What the exercise asks.
With the pictures left out, reproduce exactly the lines from the one containing "C9: 470nF (-15V, 0V) -> none" through the final line of the entries.

Provided entries.

=== Section Start ===

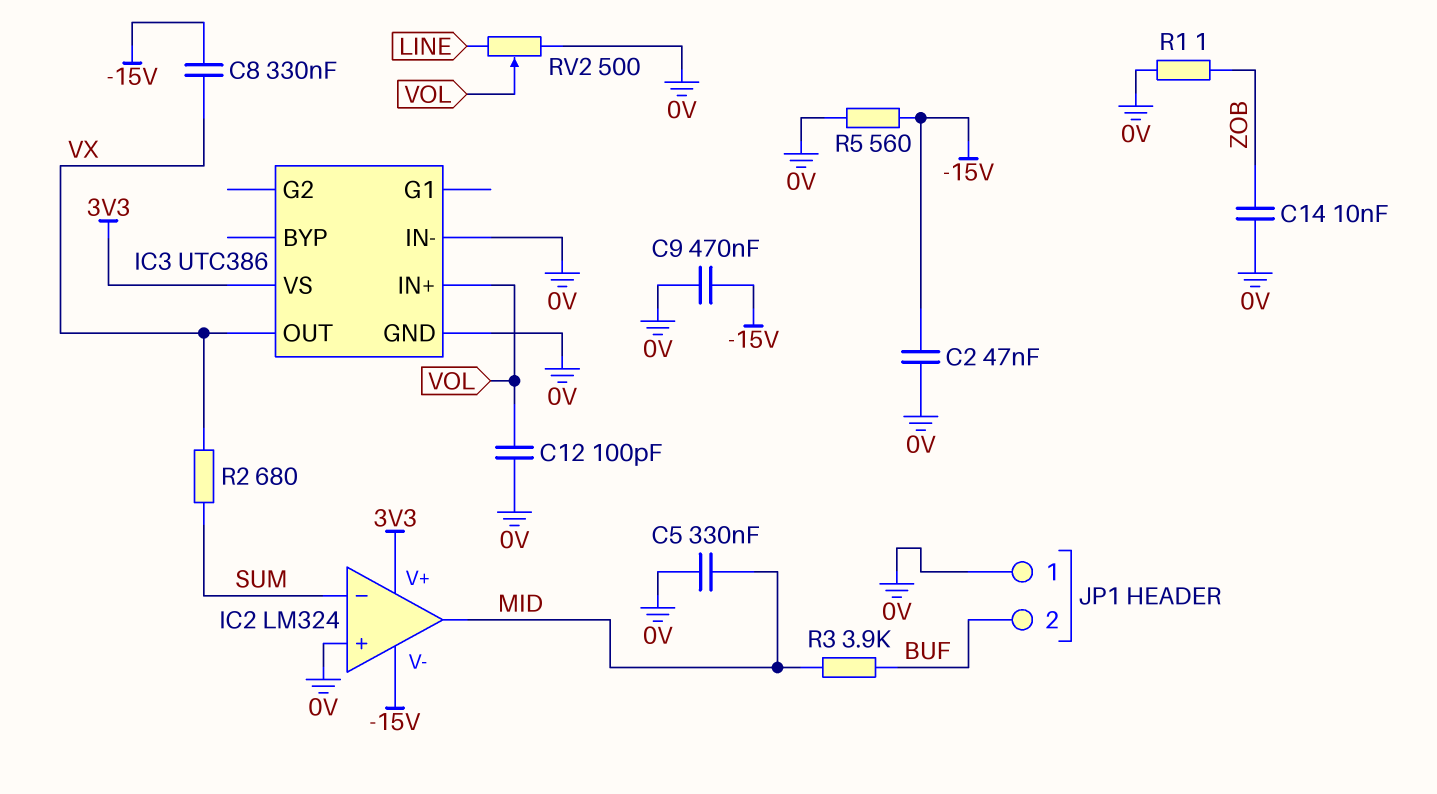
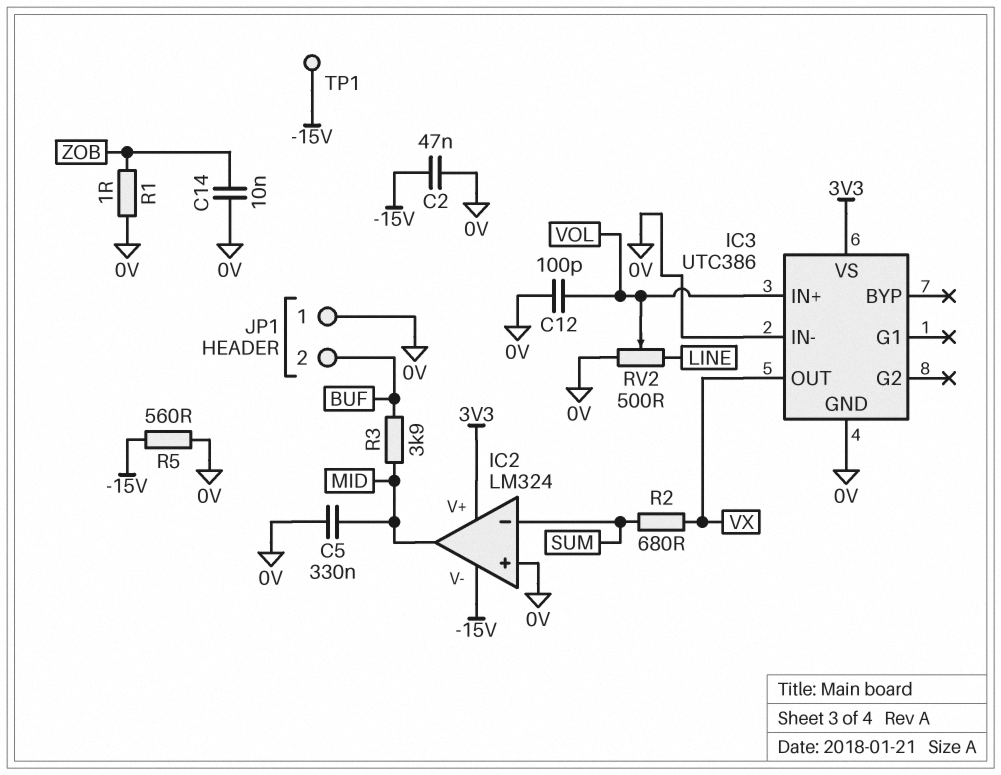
C8: 330nF (-15V, VX) -> none
C9: 470nF (-15V, 0V) -> none
TP1: none -> test point (-15V)

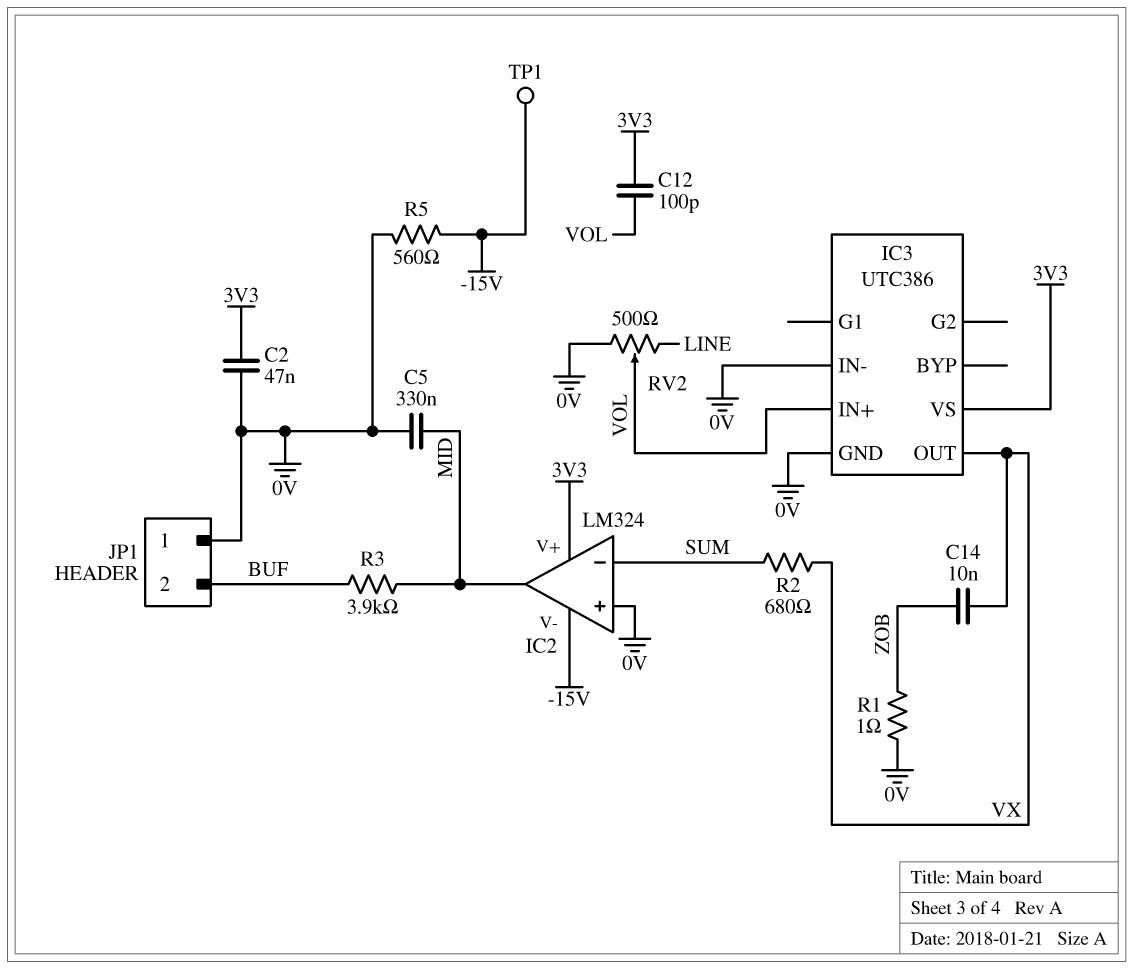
C2: 47nF (-15V, 0V) -> 47nF (0V, 3V3)
C12: 100pF (0V, VOL) -> 100pF (3V3, VOL)
C14: 10nF (0V, ZOB) -> 10nF (VX, ZOB)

=== Section End ===

Answer box.
C9: 470nF (-15V, 0V) -> none
TP1: none -> test point (-15V)

C2: 47nF (-15V, 0V) -> 47nF (0V, 3V3)
C12: 100pF (0V, VOL) -> 100pF (3V3, VOL)
C14: 10nF (0V, ZOB) -> 10nF (VX, ZOB)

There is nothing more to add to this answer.